_Work order:_ From the line that includes "purple trapezoid: (296, 584)" to the last line of the records that follow, copy every line exactly and nothing more, omitting pictures.

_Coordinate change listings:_

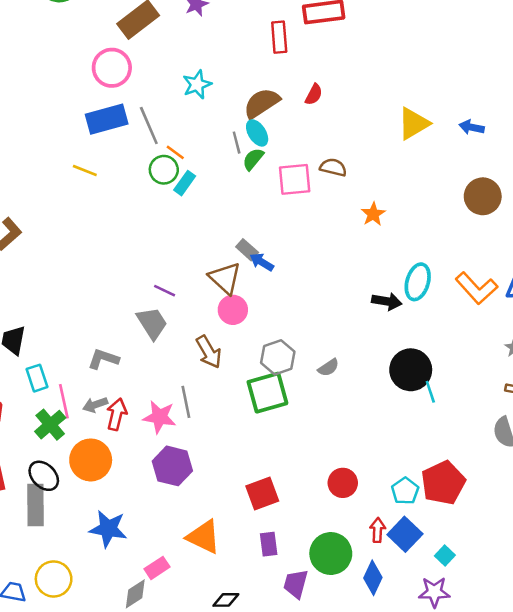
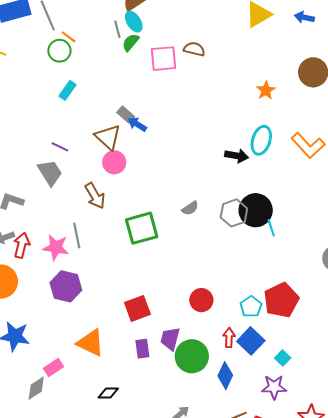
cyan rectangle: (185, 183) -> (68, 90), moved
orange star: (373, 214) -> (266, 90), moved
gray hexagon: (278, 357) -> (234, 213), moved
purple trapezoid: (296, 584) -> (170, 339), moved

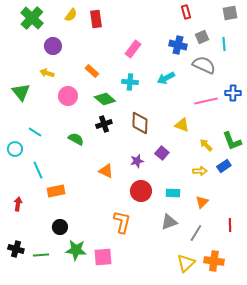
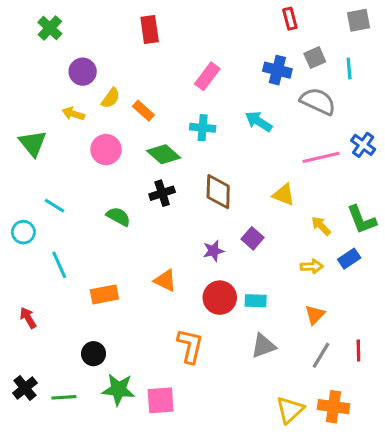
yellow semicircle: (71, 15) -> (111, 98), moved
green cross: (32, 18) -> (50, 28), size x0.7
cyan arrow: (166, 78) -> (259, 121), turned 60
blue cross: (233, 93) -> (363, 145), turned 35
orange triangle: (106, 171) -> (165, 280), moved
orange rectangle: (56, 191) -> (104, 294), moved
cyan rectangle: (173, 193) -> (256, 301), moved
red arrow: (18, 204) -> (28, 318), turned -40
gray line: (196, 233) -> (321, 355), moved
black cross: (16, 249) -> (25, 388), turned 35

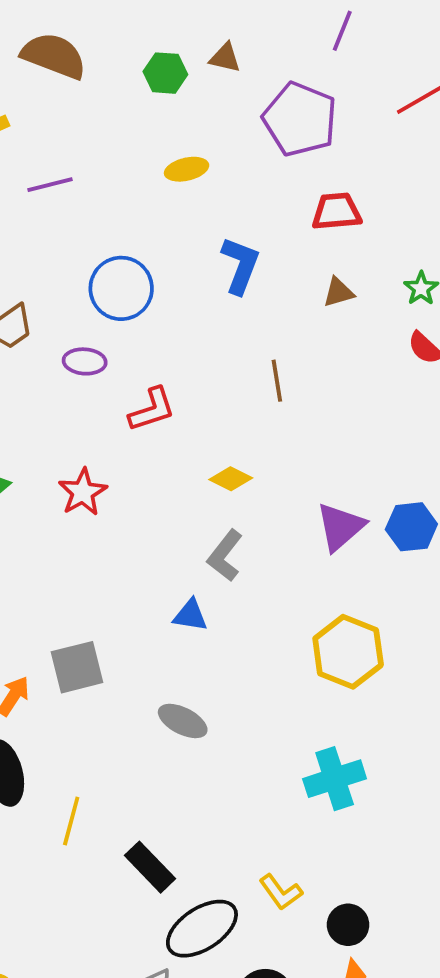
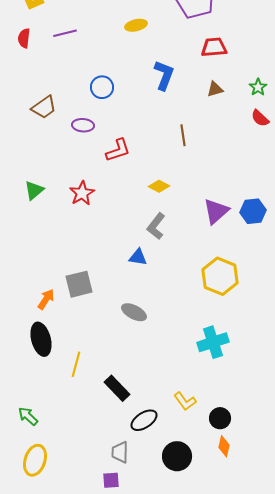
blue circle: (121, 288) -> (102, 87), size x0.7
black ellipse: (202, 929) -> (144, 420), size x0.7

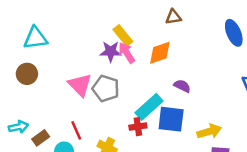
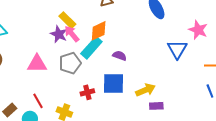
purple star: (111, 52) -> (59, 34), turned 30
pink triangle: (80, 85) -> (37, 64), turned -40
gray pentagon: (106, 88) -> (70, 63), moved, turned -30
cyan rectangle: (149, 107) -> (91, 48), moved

_Exercise answer:_
purple trapezoid: (296, 584) -> (170, 339), moved

yellow semicircle: (71, 15) -> (111, 98), moved
green cross: (32, 18) -> (50, 28), size x0.7
cyan arrow: (166, 78) -> (259, 121), turned 60
blue cross: (233, 93) -> (363, 145), turned 35
orange triangle: (106, 171) -> (165, 280), moved
orange rectangle: (56, 191) -> (104, 294), moved
cyan rectangle: (173, 193) -> (256, 301), moved
red arrow: (18, 204) -> (28, 318), turned -40
gray line: (196, 233) -> (321, 355), moved
black cross: (16, 249) -> (25, 388), turned 35

blue circle: (121, 288) -> (102, 87), size x0.7
black ellipse: (202, 929) -> (144, 420), size x0.7

purple star: (111, 52) -> (59, 34), turned 30
pink triangle: (80, 85) -> (37, 64), turned -40
gray pentagon: (106, 88) -> (70, 63), moved, turned -30
cyan rectangle: (149, 107) -> (91, 48), moved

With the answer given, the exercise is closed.